▸ YOUR GOAL
Below are the records; retype them exactly and omit each picture.
** RECORD EXCERPTS follows **
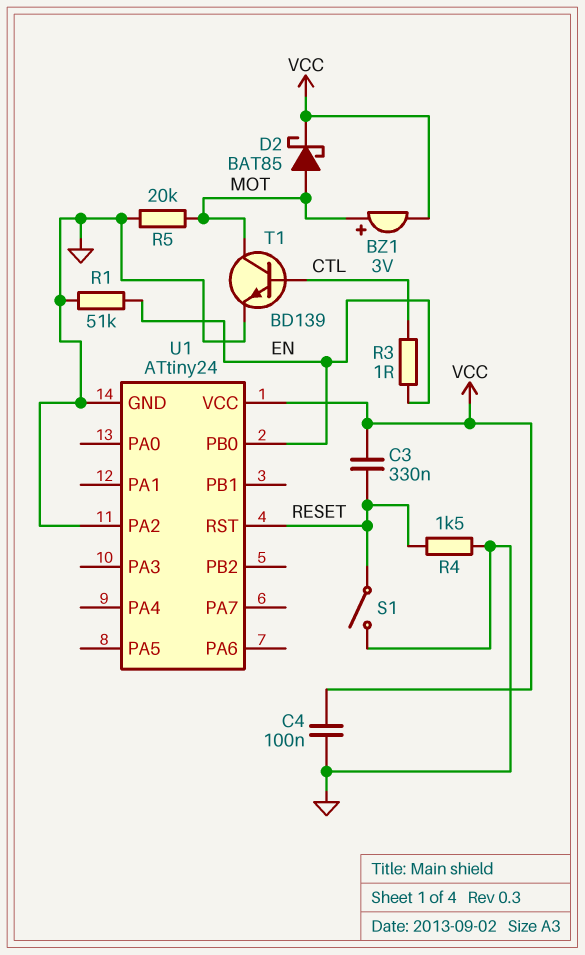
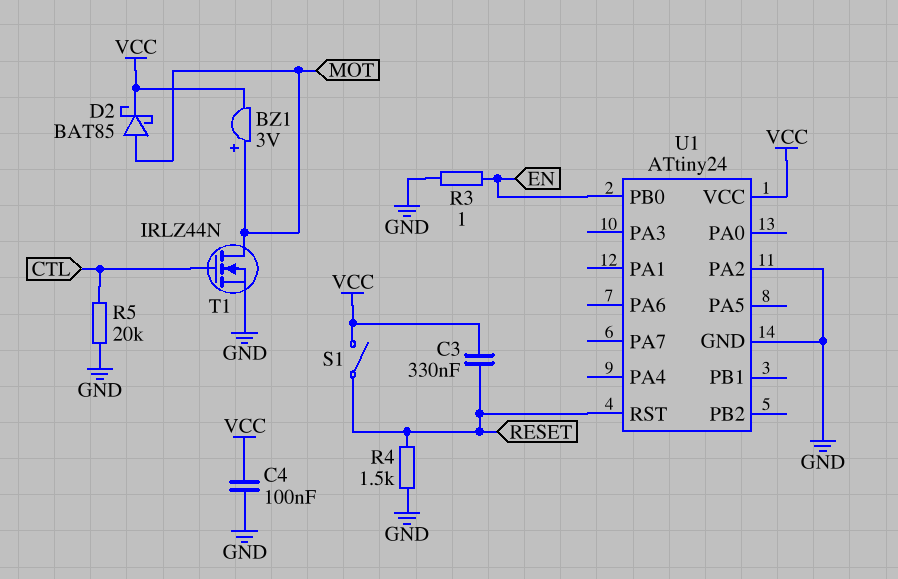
R1: 51k (EN, GND) -> none
R3: 1 (CTL, EN) -> 1 (EN, GND)
R5: 20k (GND, MOT) -> 20k (CTL, GND)
S1: switch (GND, RESET) -> switch (RESET, VCC)
T1: NPN BD139 (B CTL, C MOT, E GND) -> NMOS IRLZ44N (G CTL, D MOT, S GND)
** End of RECORD EXCERPTS **
▸ YOUR SOLUTION
R1: 51k (EN, GND) -> none
R3: 1 (CTL, EN) -> 1 (EN, GND)
R5: 20k (GND, MOT) -> 20k (CTL, GND)
S1: switch (GND, RESET) -> switch (RESET, VCC)
T1: NPN BD139 (B CTL, C MOT, E GND) -> NMOS IRLZ44N (G CTL, D MOT, S GND)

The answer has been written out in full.